=== Activity ===
The entries that follow need to be reproduced exactly, minus any images.

** Opening Data in this exercise block **

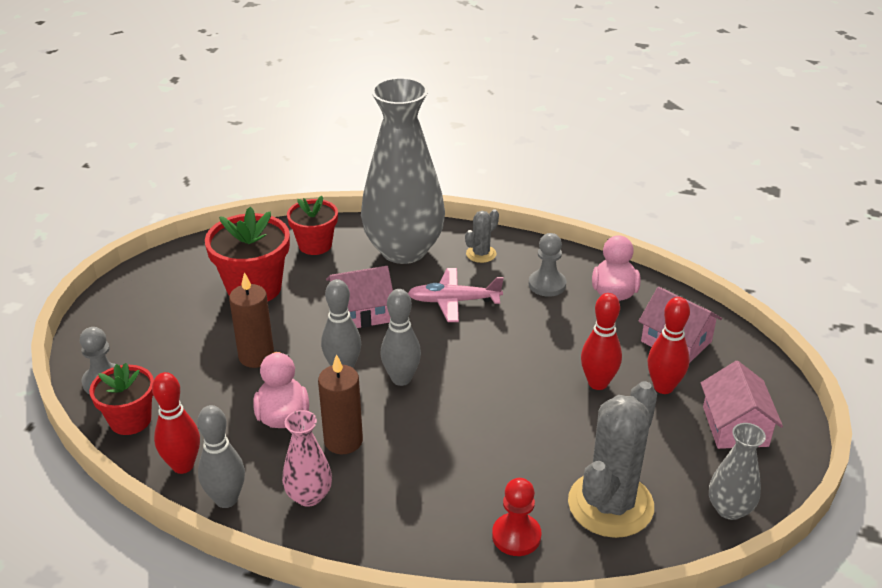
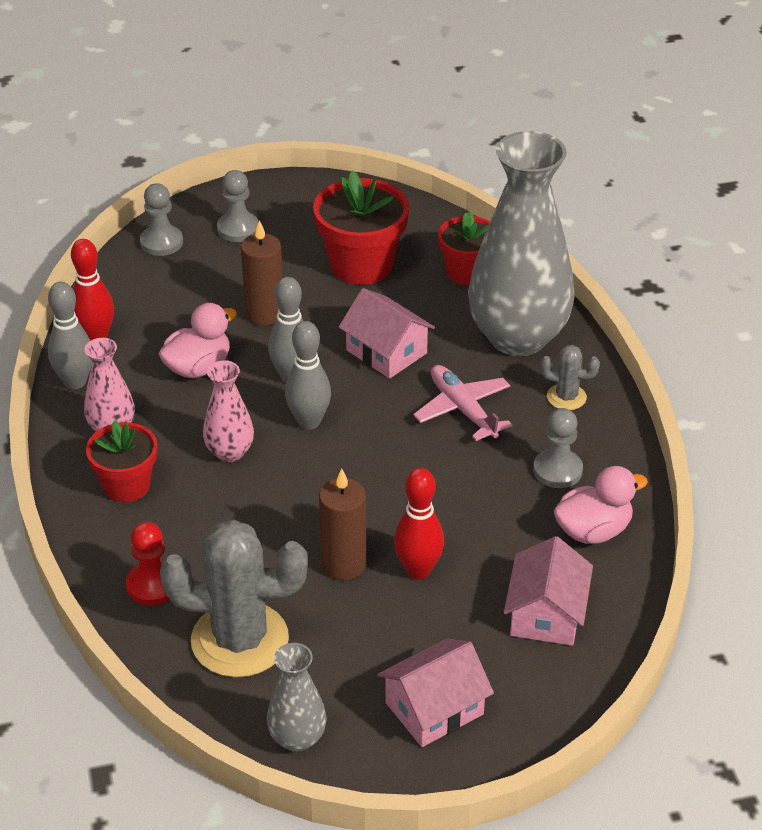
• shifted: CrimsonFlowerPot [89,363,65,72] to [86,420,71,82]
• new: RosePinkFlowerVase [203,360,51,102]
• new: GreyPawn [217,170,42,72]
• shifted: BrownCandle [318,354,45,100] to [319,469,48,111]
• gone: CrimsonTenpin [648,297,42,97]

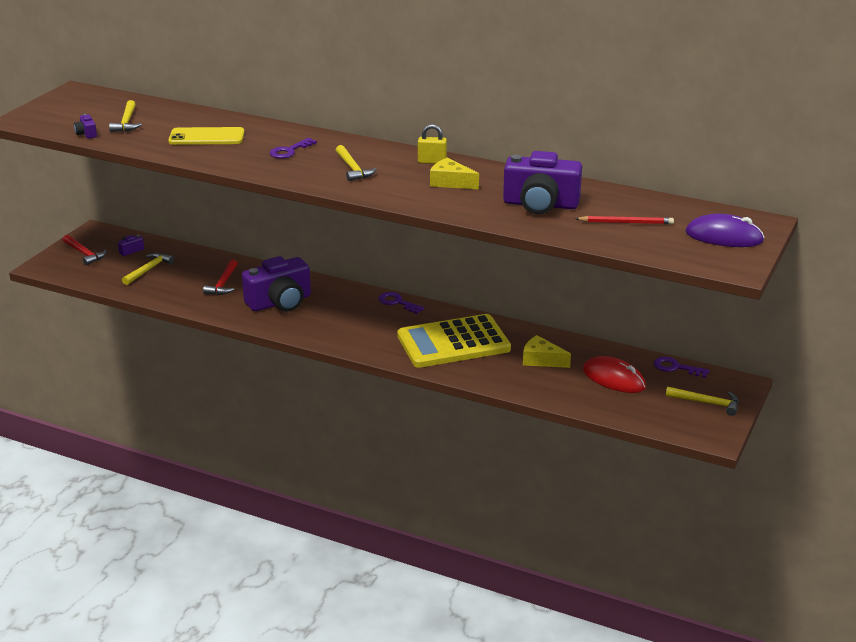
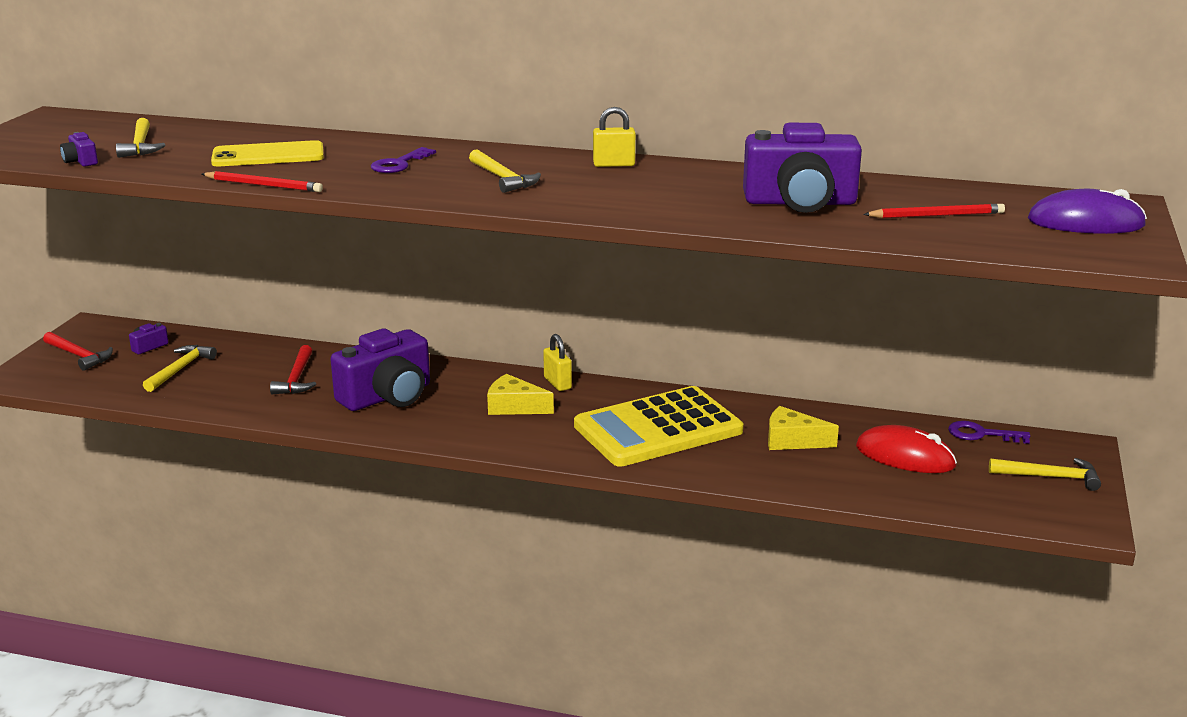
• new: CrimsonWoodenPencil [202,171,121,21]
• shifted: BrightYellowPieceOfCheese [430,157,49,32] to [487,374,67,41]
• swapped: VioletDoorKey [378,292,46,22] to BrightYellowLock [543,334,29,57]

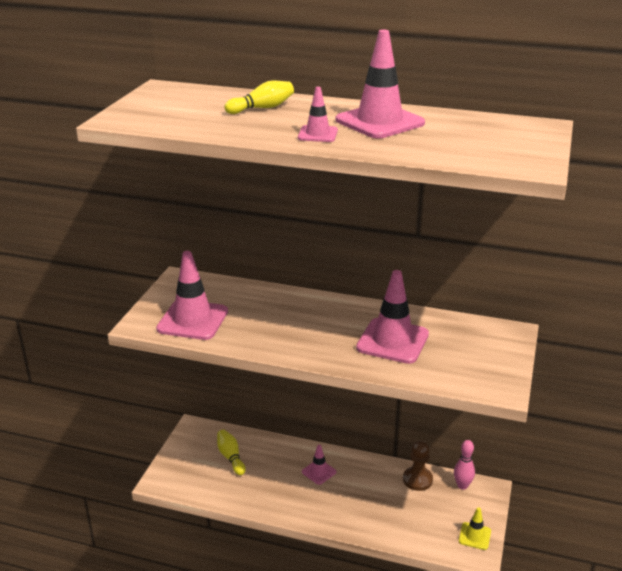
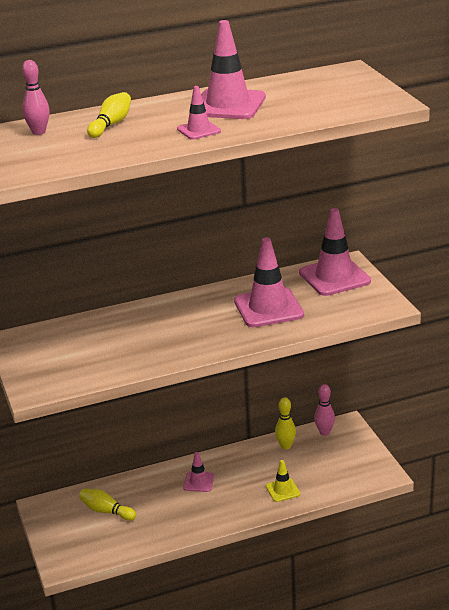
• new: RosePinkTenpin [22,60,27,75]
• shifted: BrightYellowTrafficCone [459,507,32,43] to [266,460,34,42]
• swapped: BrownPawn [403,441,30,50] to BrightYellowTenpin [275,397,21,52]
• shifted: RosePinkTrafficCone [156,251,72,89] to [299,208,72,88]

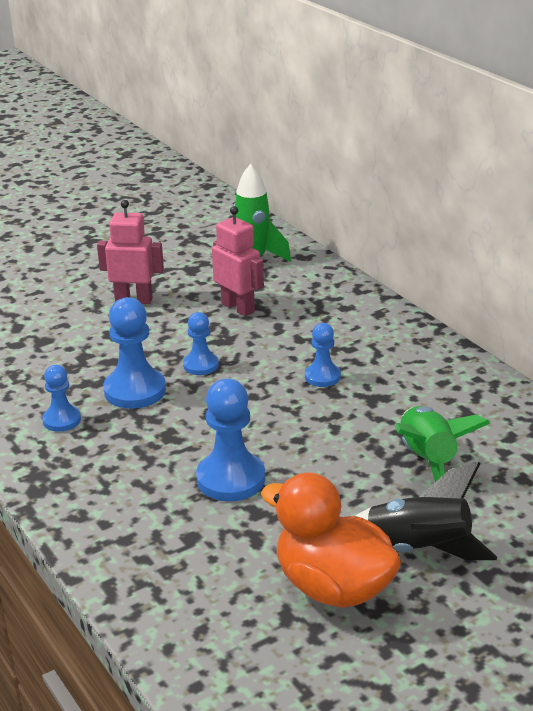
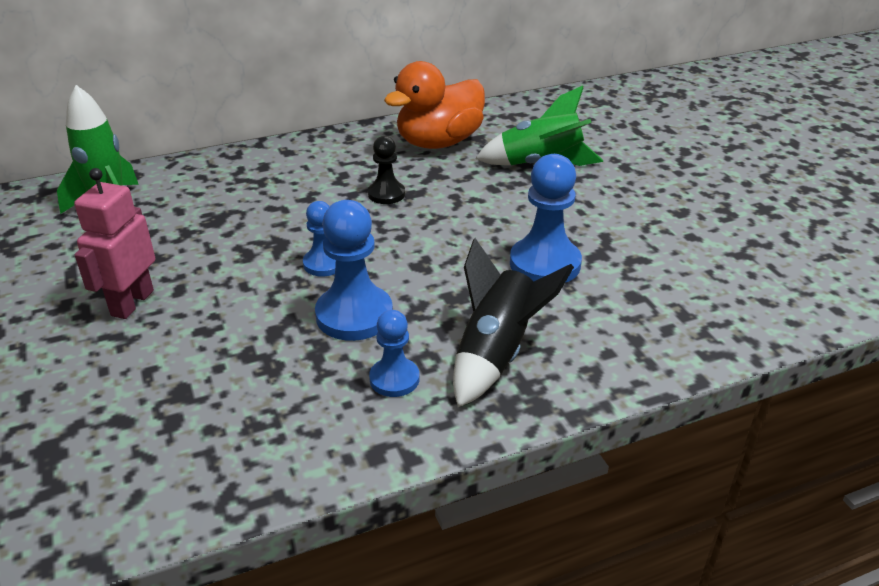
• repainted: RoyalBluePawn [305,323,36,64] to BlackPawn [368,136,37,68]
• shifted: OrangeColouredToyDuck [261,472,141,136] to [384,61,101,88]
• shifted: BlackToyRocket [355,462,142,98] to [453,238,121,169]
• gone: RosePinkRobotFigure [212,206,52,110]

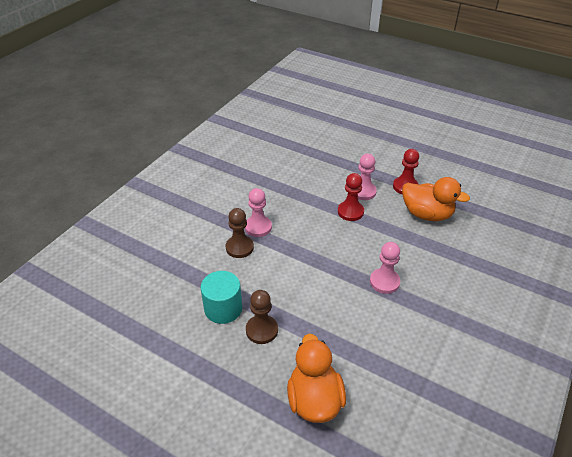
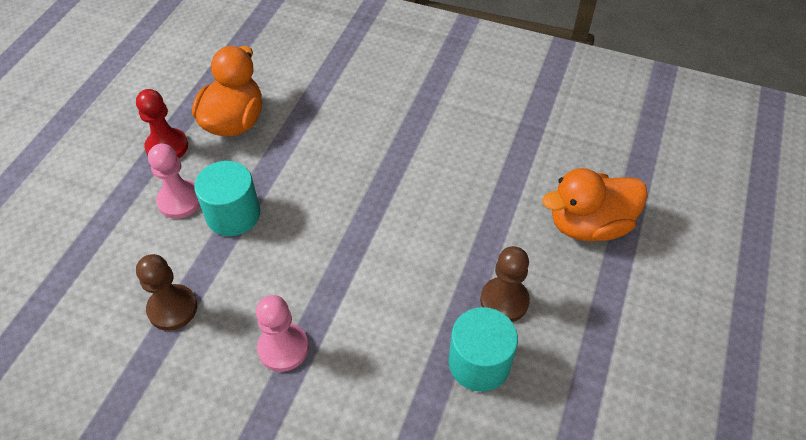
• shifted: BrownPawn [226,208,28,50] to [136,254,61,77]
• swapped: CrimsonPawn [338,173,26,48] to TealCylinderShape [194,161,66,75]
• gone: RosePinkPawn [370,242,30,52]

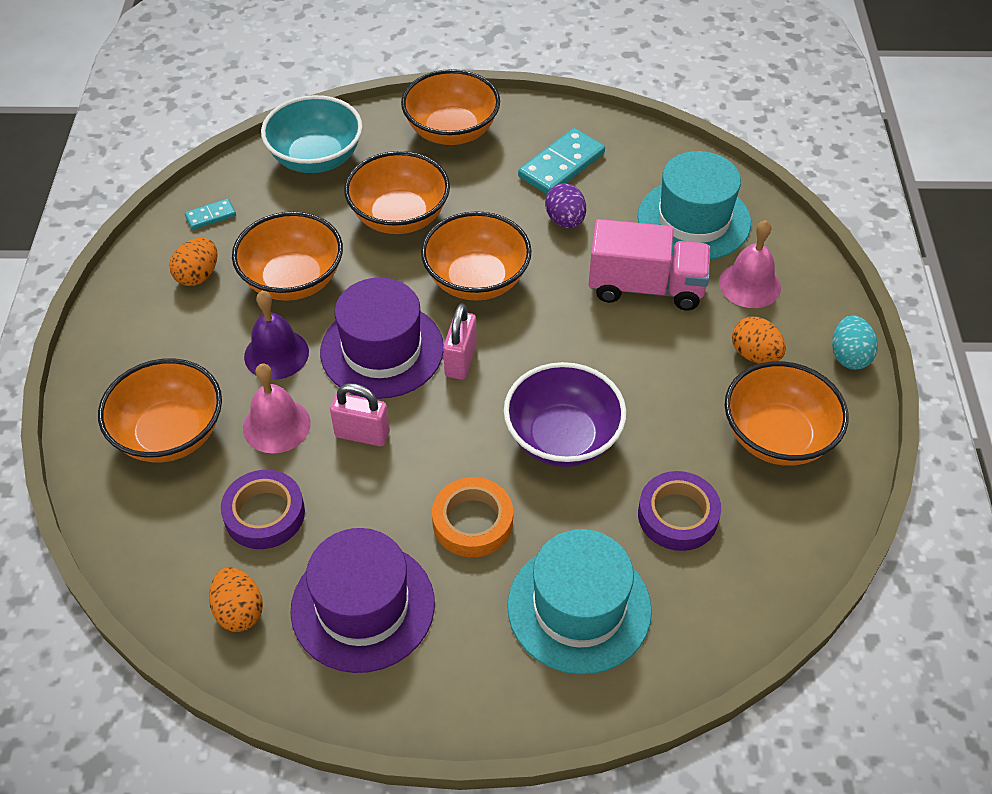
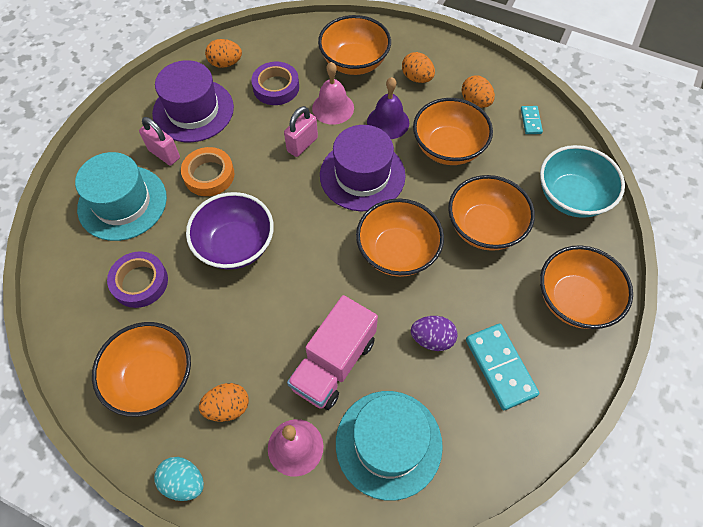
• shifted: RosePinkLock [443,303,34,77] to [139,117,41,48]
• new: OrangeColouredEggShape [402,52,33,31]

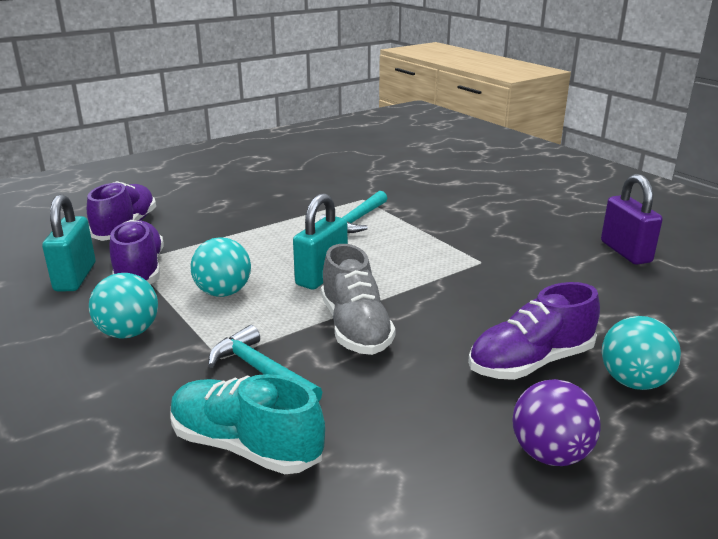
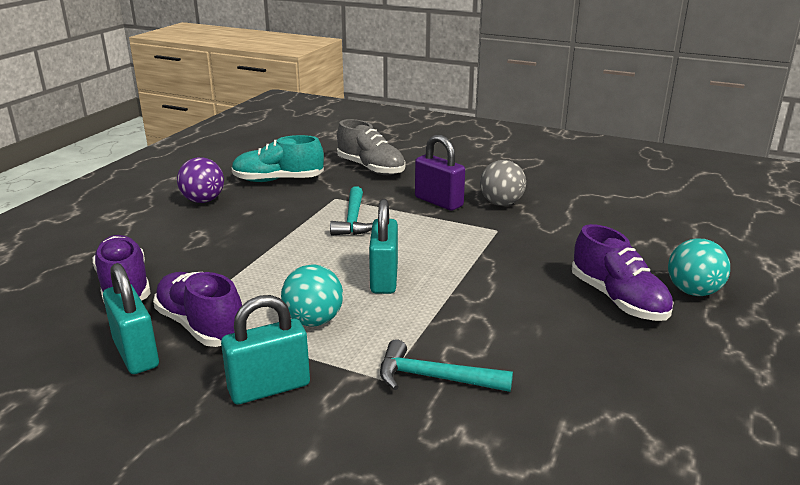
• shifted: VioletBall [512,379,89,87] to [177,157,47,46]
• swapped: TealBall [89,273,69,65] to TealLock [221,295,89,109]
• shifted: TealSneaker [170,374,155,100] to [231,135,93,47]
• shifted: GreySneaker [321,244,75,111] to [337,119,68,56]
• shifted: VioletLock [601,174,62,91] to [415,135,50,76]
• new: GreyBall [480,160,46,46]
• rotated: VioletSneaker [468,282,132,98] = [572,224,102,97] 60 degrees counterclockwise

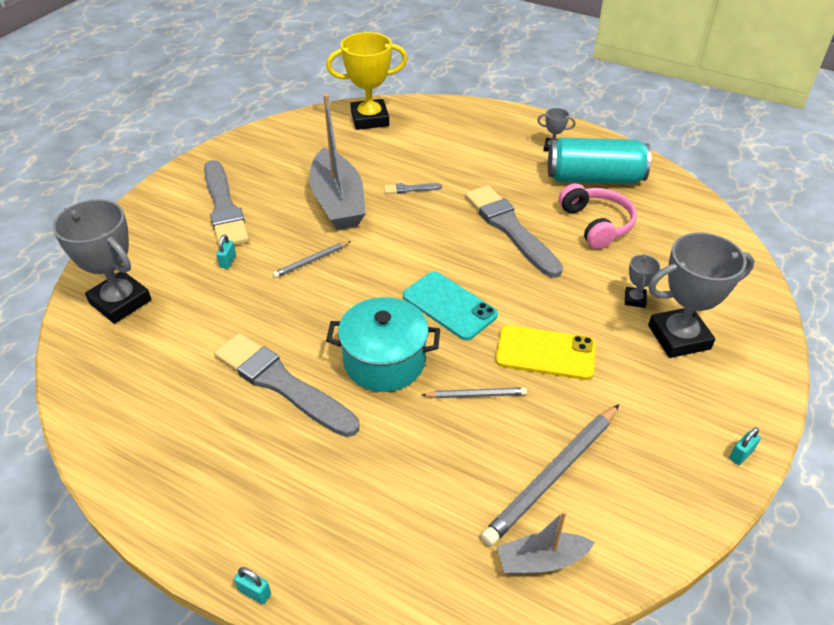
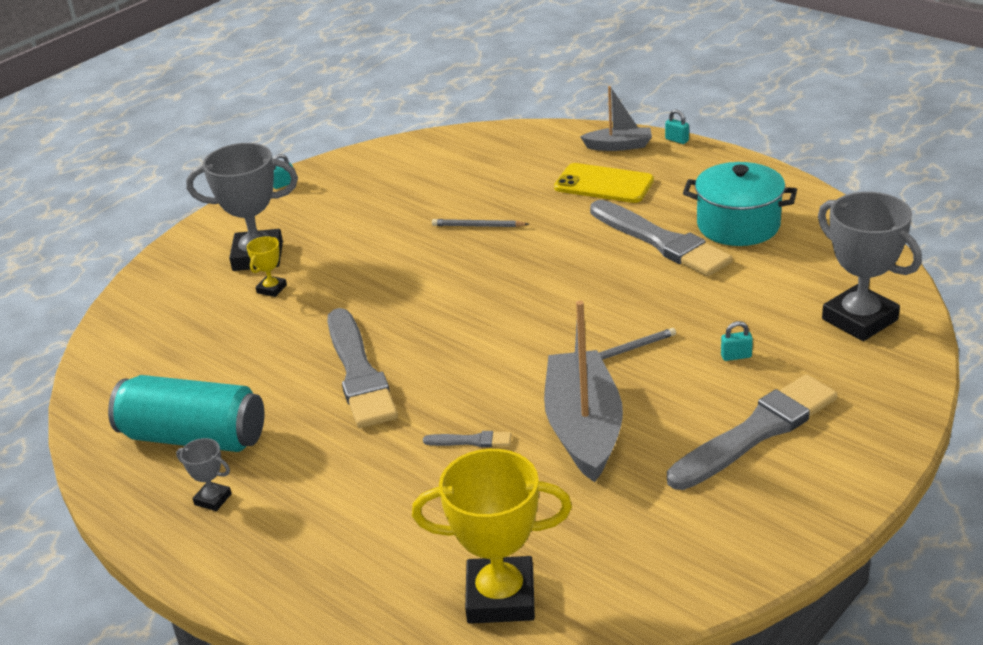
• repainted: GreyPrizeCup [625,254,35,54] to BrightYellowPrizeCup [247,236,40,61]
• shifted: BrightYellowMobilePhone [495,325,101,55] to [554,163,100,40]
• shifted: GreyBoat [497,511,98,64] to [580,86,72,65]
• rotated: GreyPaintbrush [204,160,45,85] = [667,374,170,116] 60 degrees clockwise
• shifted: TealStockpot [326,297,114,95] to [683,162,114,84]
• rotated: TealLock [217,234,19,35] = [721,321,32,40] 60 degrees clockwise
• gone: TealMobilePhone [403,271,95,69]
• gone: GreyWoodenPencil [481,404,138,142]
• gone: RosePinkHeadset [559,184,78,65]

** Closing Data in this exercise block **

=== Solution to the problem ===
• shifted: CrimsonFlowerPot [89,363,65,72] to [86,420,71,82]
• new: RosePinkFlowerVase [203,360,51,102]
• new: GreyPawn [217,170,42,72]
• shifted: BrownCandle [318,354,45,100] to [319,469,48,111]
• gone: CrimsonTenpin [648,297,42,97]

• new: CrimsonWoodenPencil [202,171,121,21]
• shifted: BrightYellowPieceOfCheese [430,157,49,32] to [487,374,67,41]
• swapped: VioletDoorKey [378,292,46,22] to BrightYellowLock [543,334,29,57]

• new: RosePinkTenpin [22,60,27,75]
• shifted: BrightYellowTrafficCone [459,507,32,43] to [266,460,34,42]
• swapped: BrownPawn [403,441,30,50] to BrightYellowTenpin [275,397,21,52]
• shifted: RosePinkTrafficCone [156,251,72,89] to [299,208,72,88]

• repainted: RoyalBluePawn [305,323,36,64] to BlackPawn [368,136,37,68]
• shifted: OrangeColouredToyDuck [261,472,141,136] to [384,61,101,88]
• shifted: BlackToyRocket [355,462,142,98] to [453,238,121,169]
• gone: RosePinkRobotFigure [212,206,52,110]

• shifted: BrownPawn [226,208,28,50] to [136,254,61,77]
• swapped: CrimsonPawn [338,173,26,48] to TealCylinderShape [194,161,66,75]
• gone: RosePinkPawn [370,242,30,52]

• shifted: RosePinkLock [443,303,34,77] to [139,117,41,48]
• new: OrangeColouredEggShape [402,52,33,31]

• shifted: VioletBall [512,379,89,87] to [177,157,47,46]
• swapped: TealBall [89,273,69,65] to TealLock [221,295,89,109]
• shifted: TealSneaker [170,374,155,100] to [231,135,93,47]
• shifted: GreySneaker [321,244,75,111] to [337,119,68,56]
• shifted: VioletLock [601,174,62,91] to [415,135,50,76]
• new: GreyBall [480,160,46,46]
• rotated: VioletSneaker [468,282,132,98] = [572,224,102,97] 60 degrees counterclockwise

• repainted: GreyPrizeCup [625,254,35,54] to BrightYellowPrizeCup [247,236,40,61]
• shifted: BrightYellowMobilePhone [495,325,101,55] to [554,163,100,40]
• shifted: GreyBoat [497,511,98,64] to [580,86,72,65]
• rotated: GreyPaintbrush [204,160,45,85] = [667,374,170,116] 60 degrees clockwise
• shifted: TealStockpot [326,297,114,95] to [683,162,114,84]
• rotated: TealLock [217,234,19,35] = [721,321,32,40] 60 degrees clockwise
• gone: TealMobilePhone [403,271,95,69]
• gone: GreyWoodenPencil [481,404,138,142]
• gone: RosePinkHeadset [559,184,78,65]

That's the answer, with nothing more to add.